*** THE DATA Section Begins ***
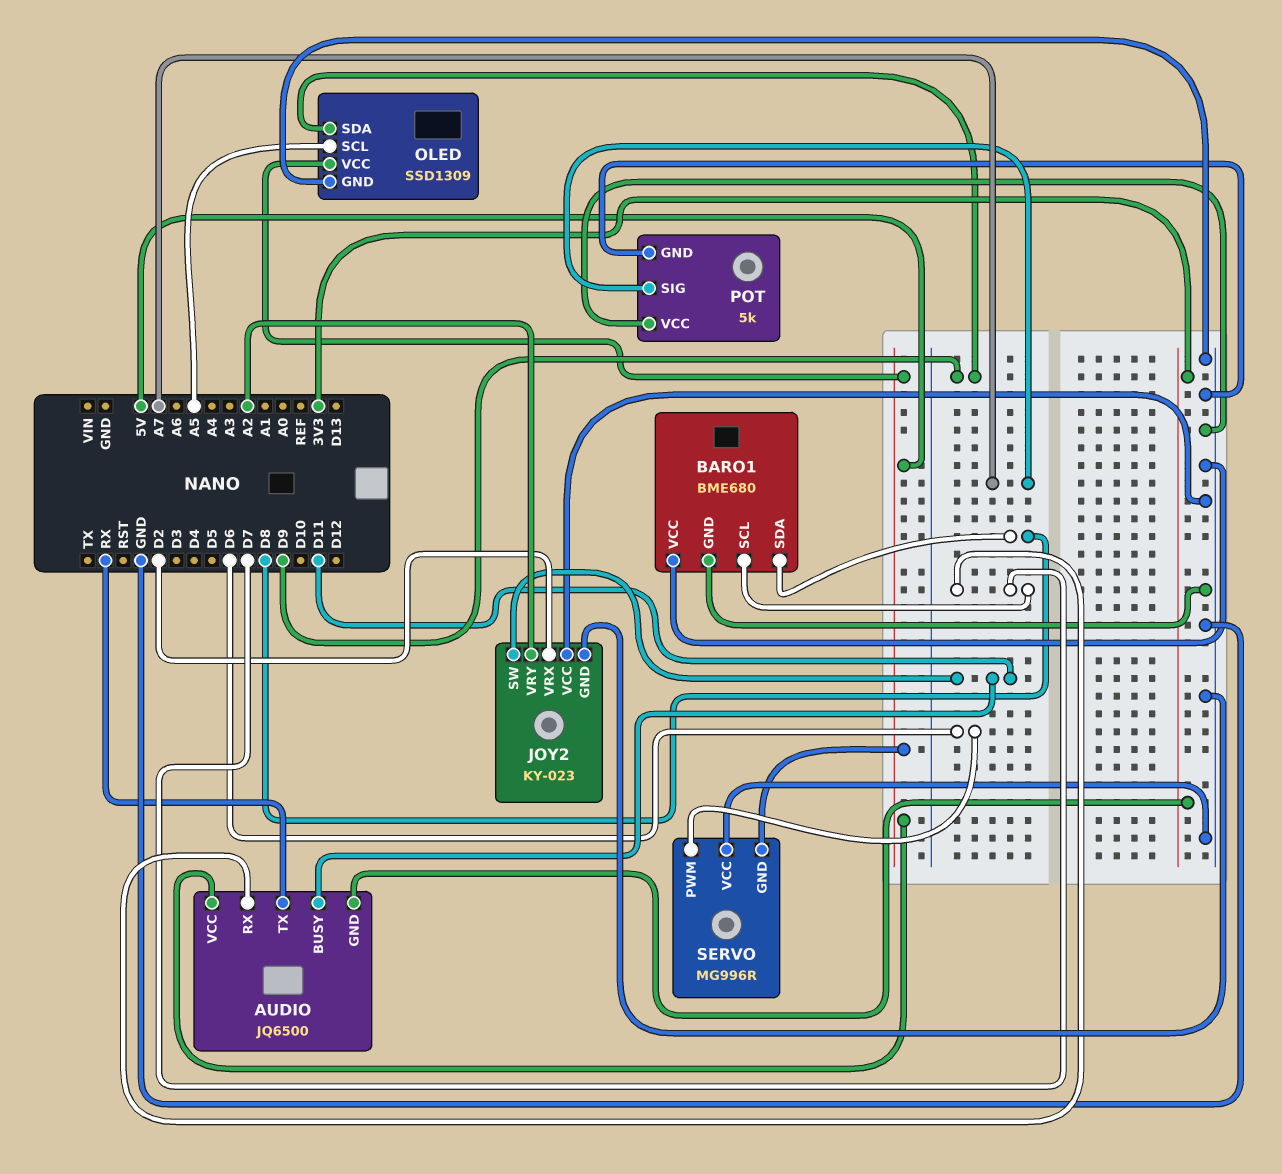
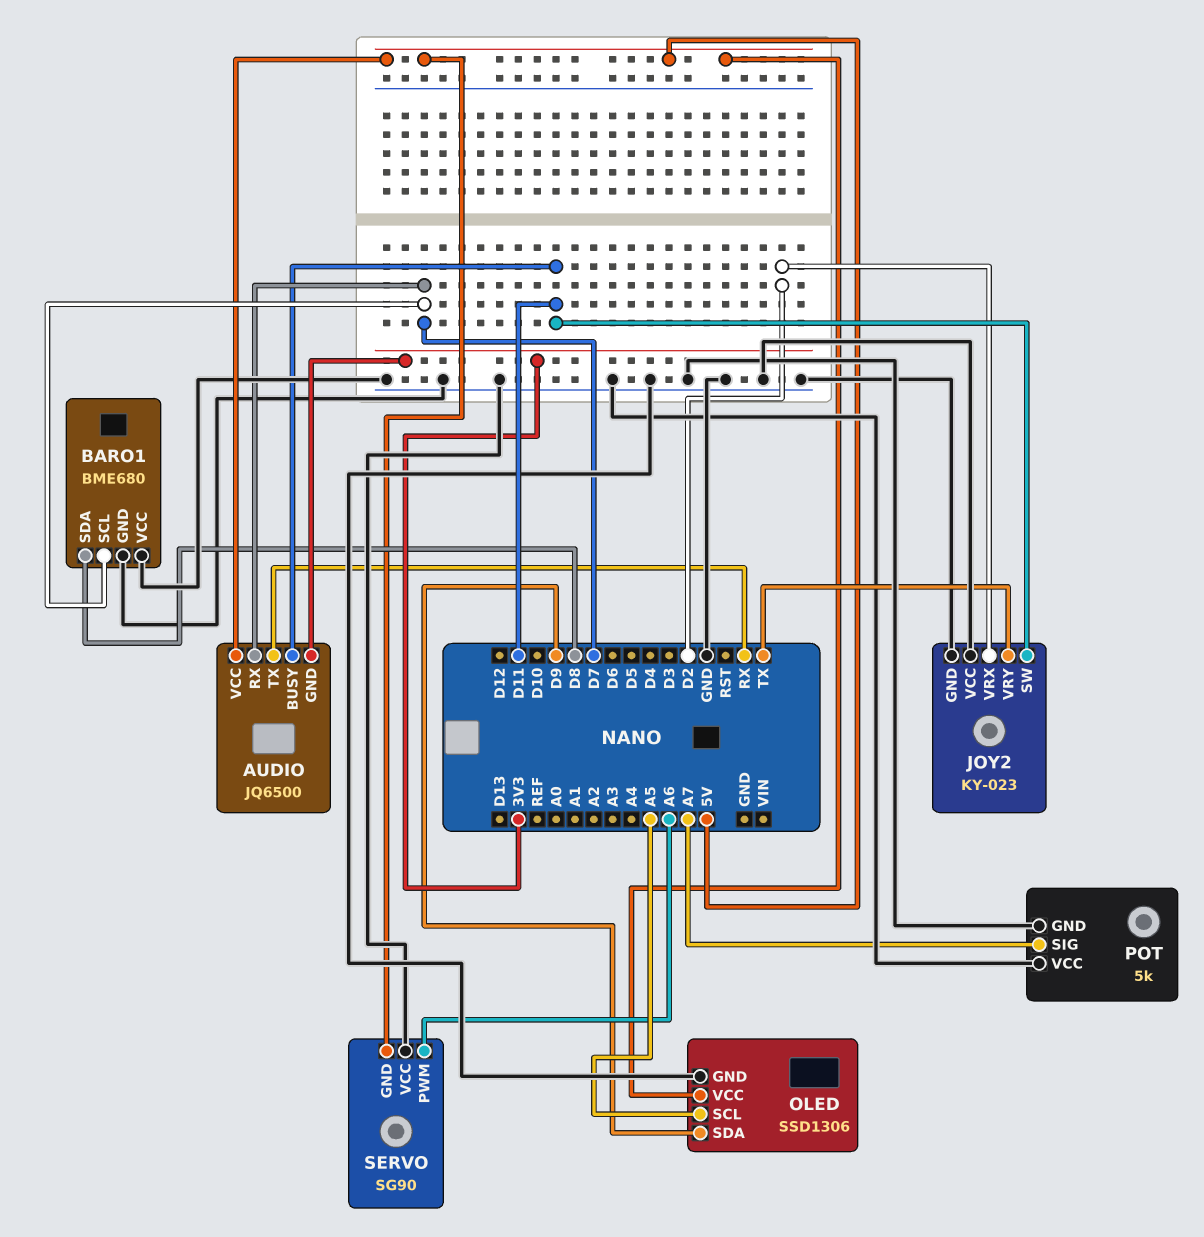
JOY2 pin VRY: A2 -> TX
OLED: SSD1309 -> SSD1306
SERVO: MG996R -> SG90
SERVO pin PWM: D6 -> A6

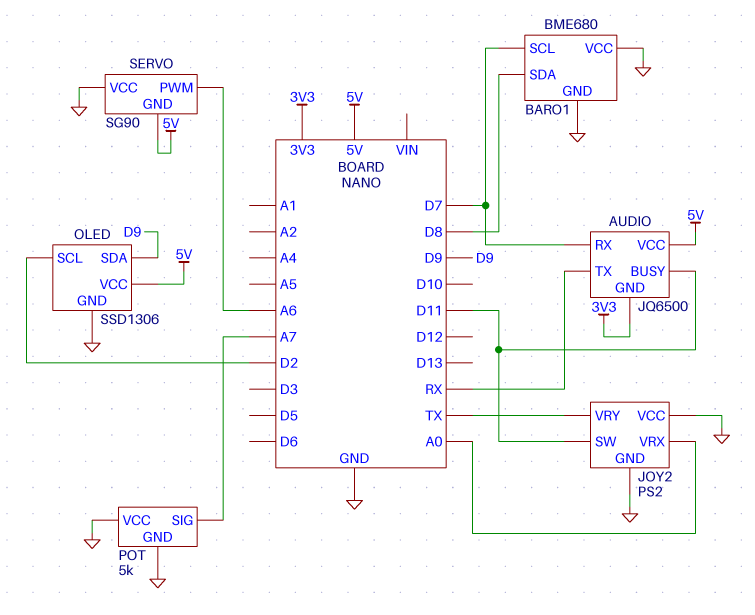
JOY2: KY-023 -> PS2
JOY2 pin VRX: D2 -> A0
OLED pin SCL: A5 -> D2

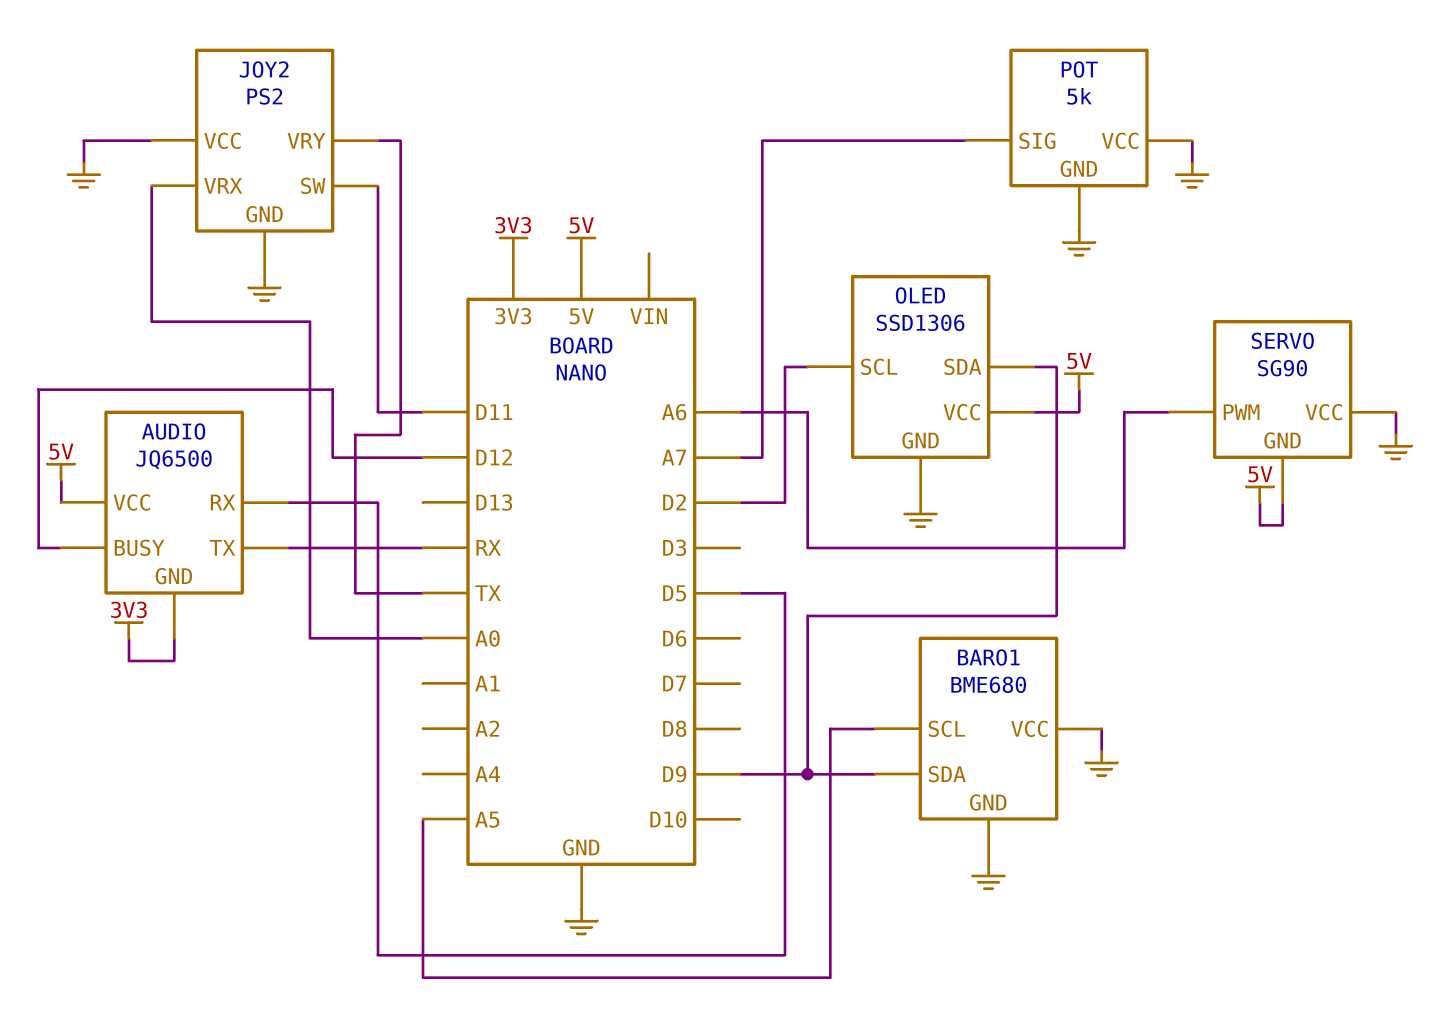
AUDIO pin BUSY: D11 -> D12
AUDIO pin RX: D7 -> D5
BARO1 pin SCL: D7 -> A5
BARO1 pin SDA: D8 -> D9

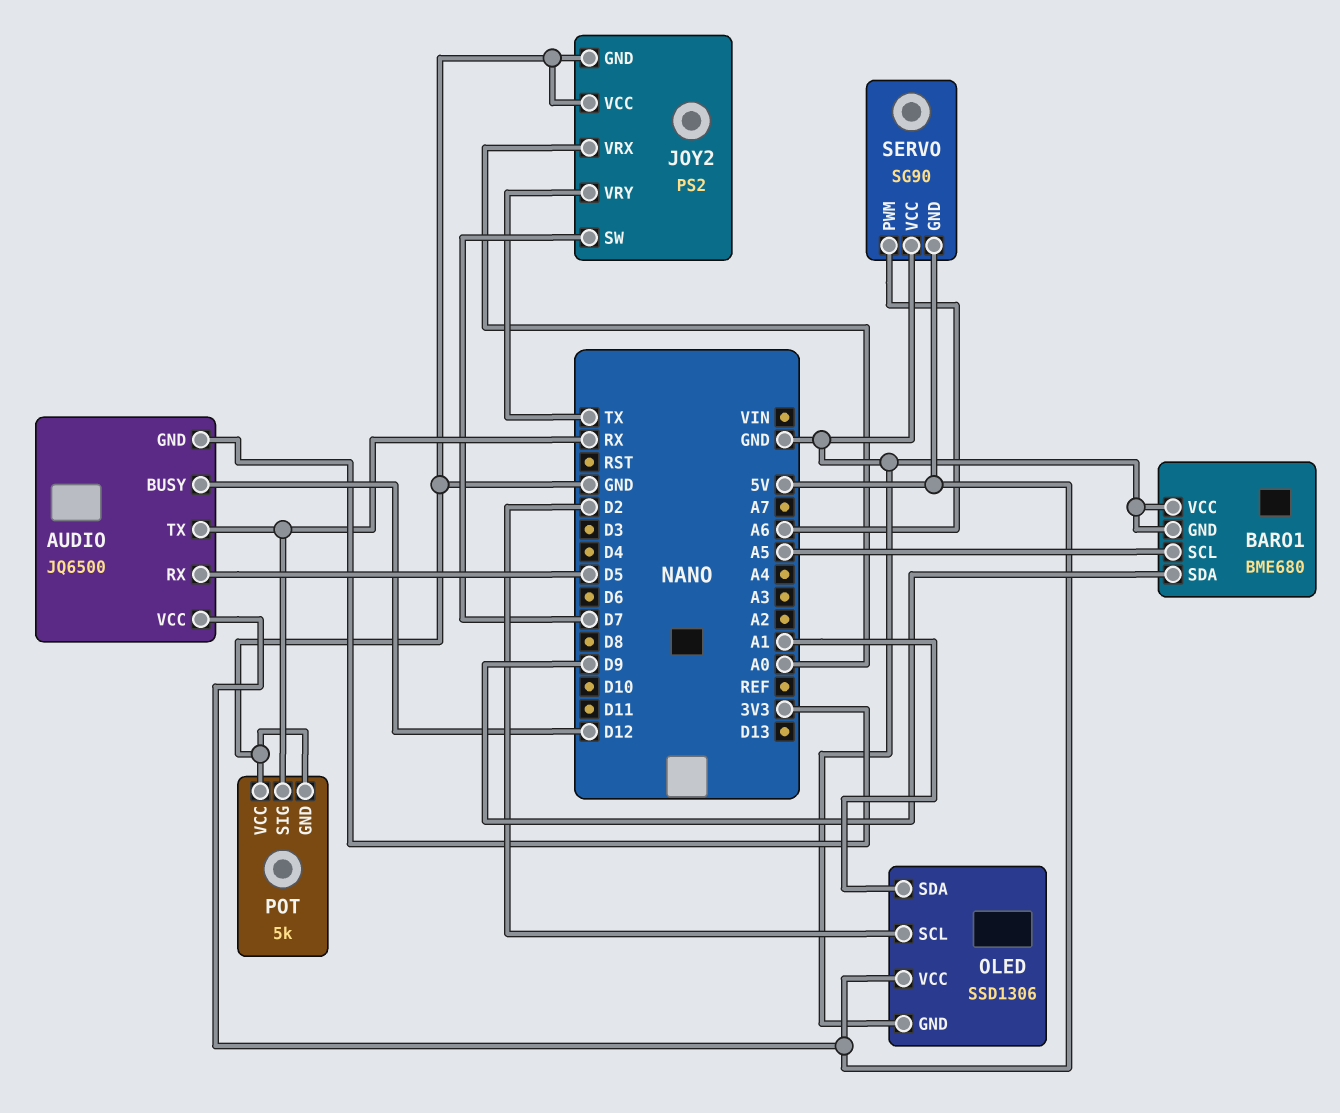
JOY2 pin SW: D11 -> D7
OLED pin SDA: D9 -> A1
POT pin SIG: A7 -> RX

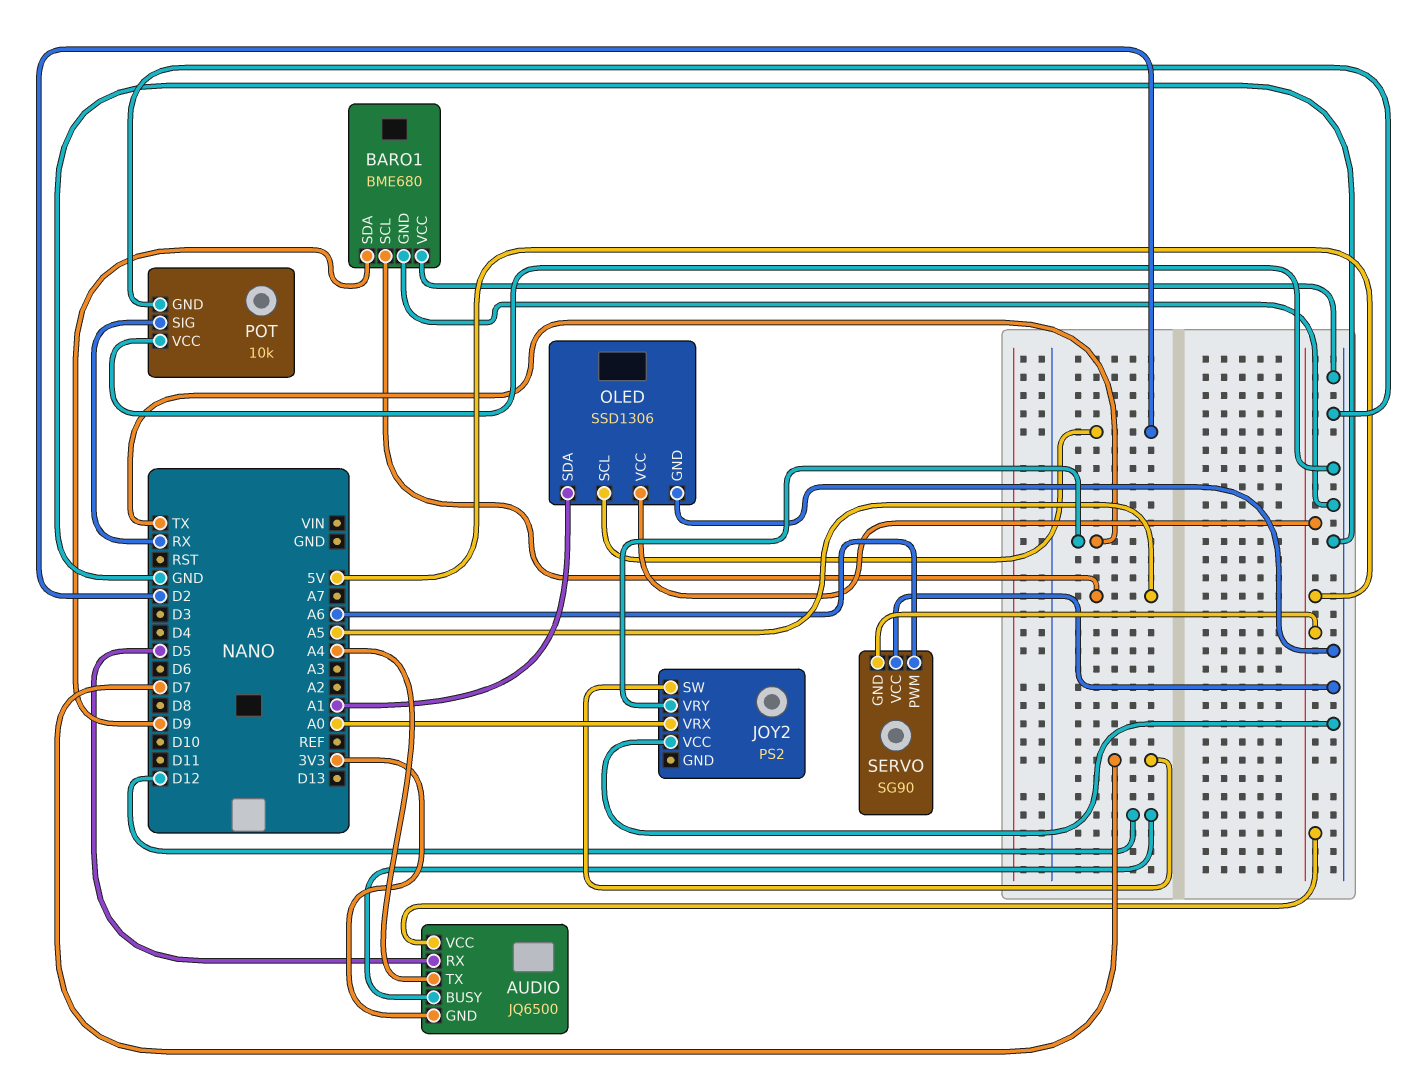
AUDIO pin TX: RX -> A4
JOY2 pin GND: GND -> none
POT: 5k -> 10k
*** THE DATA Section Ends ***
◆ EXERCISE DETAILS
Apart from the images, every line above needs to be printed again exactly.

◆ EXERCISE SOLUTION
JOY2 pin VRY: A2 -> TX
OLED: SSD1309 -> SSD1306
SERVO: MG996R -> SG90
SERVO pin PWM: D6 -> A6

JOY2: KY-023 -> PS2
JOY2 pin VRX: D2 -> A0
OLED pin SCL: A5 -> D2

AUDIO pin BUSY: D11 -> D12
AUDIO pin RX: D7 -> D5
BARO1 pin SCL: D7 -> A5
BARO1 pin SDA: D8 -> D9

JOY2 pin SW: D11 -> D7
OLED pin SDA: D9 -> A1
POT pin SIG: A7 -> RX

AUDIO pin TX: RX -> A4
JOY2 pin GND: GND -> none
POT: 5k -> 10k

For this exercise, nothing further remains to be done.